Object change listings
○ ○ ○
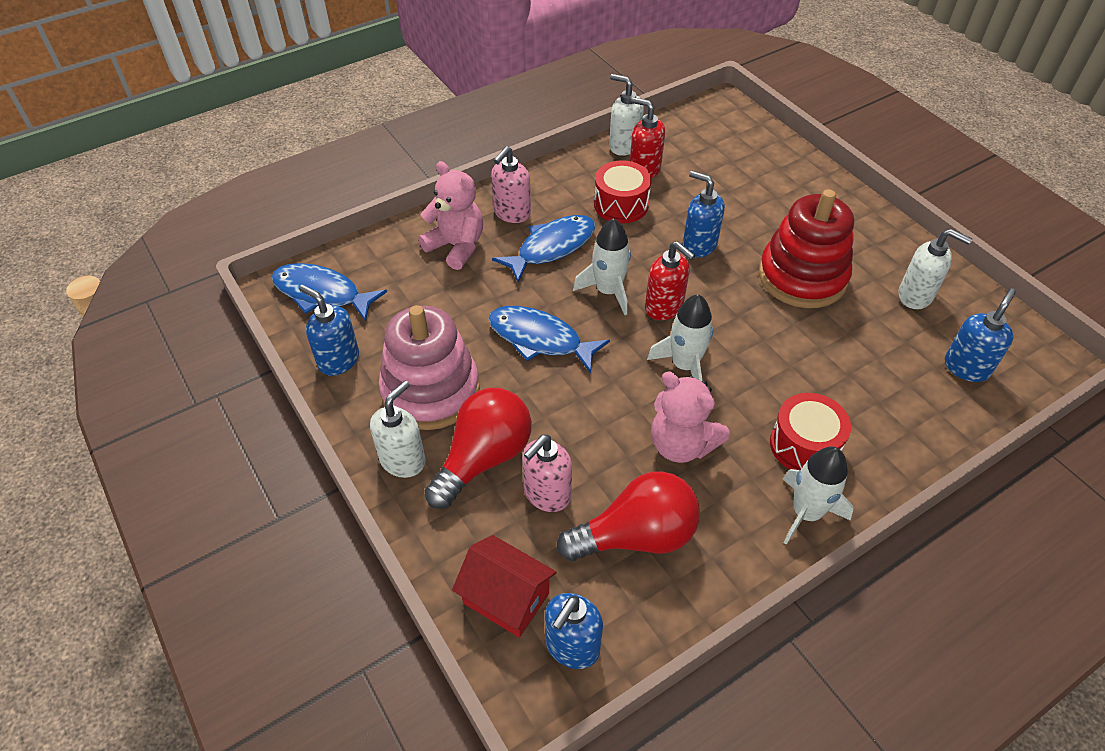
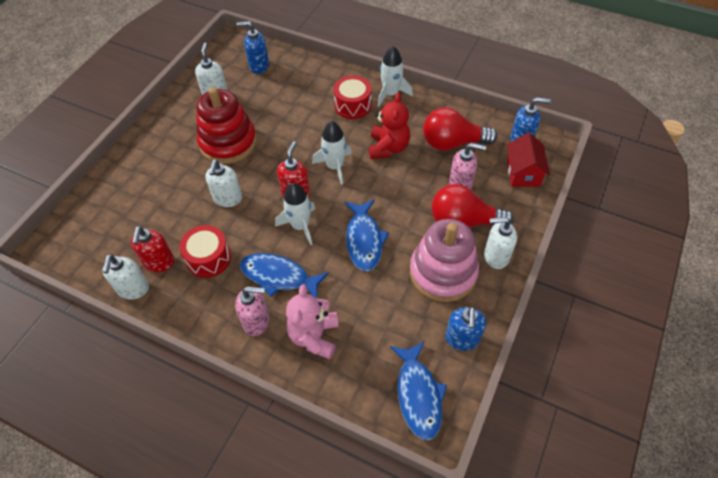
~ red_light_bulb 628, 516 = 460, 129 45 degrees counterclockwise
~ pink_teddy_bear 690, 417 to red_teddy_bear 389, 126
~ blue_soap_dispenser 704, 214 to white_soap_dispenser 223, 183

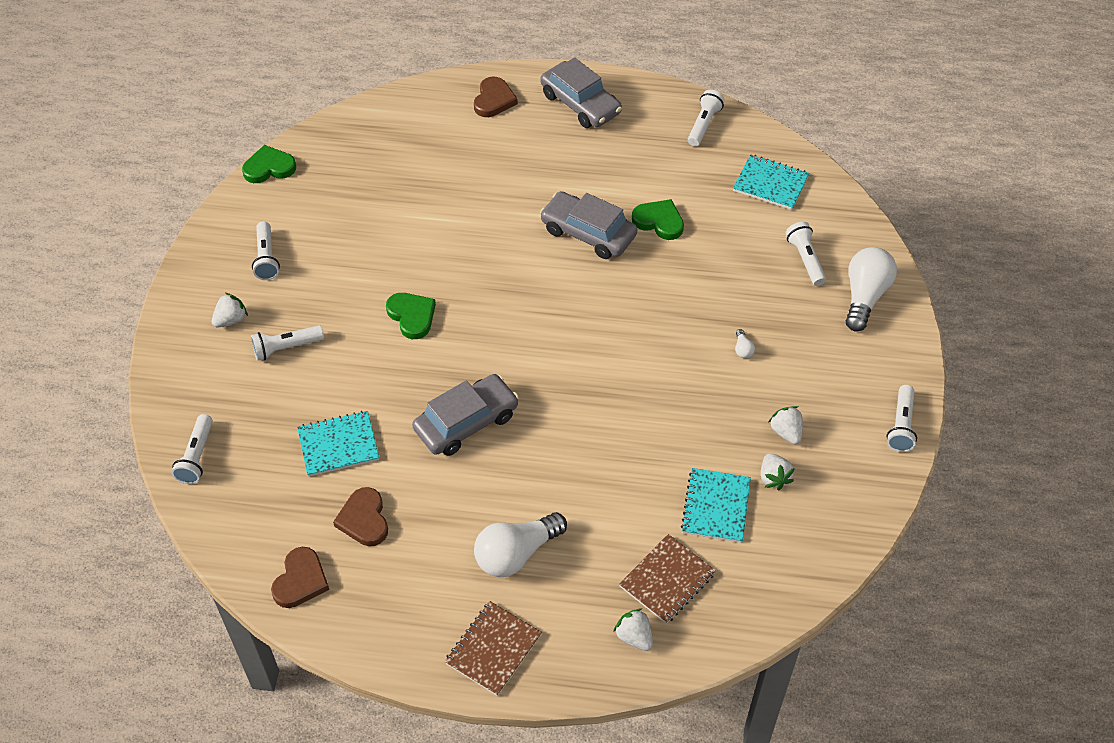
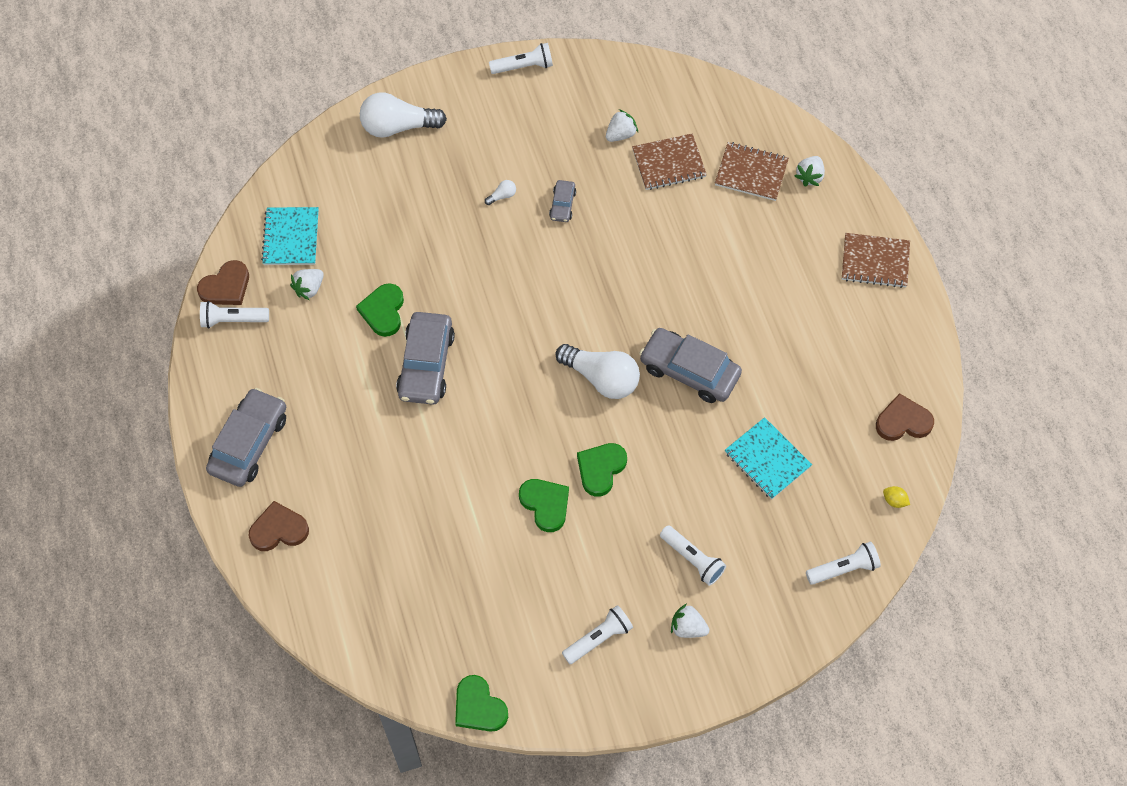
~ brown_heart 360, 516 to 223, 282
~ white_light_bulb 520, 544 to 597, 371
~ turquoise_notebook 716, 505 to brown_notebook 669, 161
~ white_strawberry 786, 425 to 307, 284
- white_flashlight 806, 254
+ green_heart 544, 505
+ grey_car 562, 201
+ yellow_lemon 896, 497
○ ○ ○
_WHAT IS NEEDED_
Restate the records above verbatim. Pictures stay out.

_TASK SOLUTION_
~ red_light_bulb 628, 516 = 460, 129 45 degrees counterclockwise
~ pink_teddy_bear 690, 417 to red_teddy_bear 389, 126
~ blue_soap_dispenser 704, 214 to white_soap_dispenser 223, 183

~ brown_heart 360, 516 to 223, 282
~ white_light_bulb 520, 544 to 597, 371
~ turquoise_notebook 716, 505 to brown_notebook 669, 161
~ white_strawberry 786, 425 to 307, 284
- white_flashlight 806, 254
+ green_heart 544, 505
+ grey_car 562, 201
+ yellow_lemon 896, 497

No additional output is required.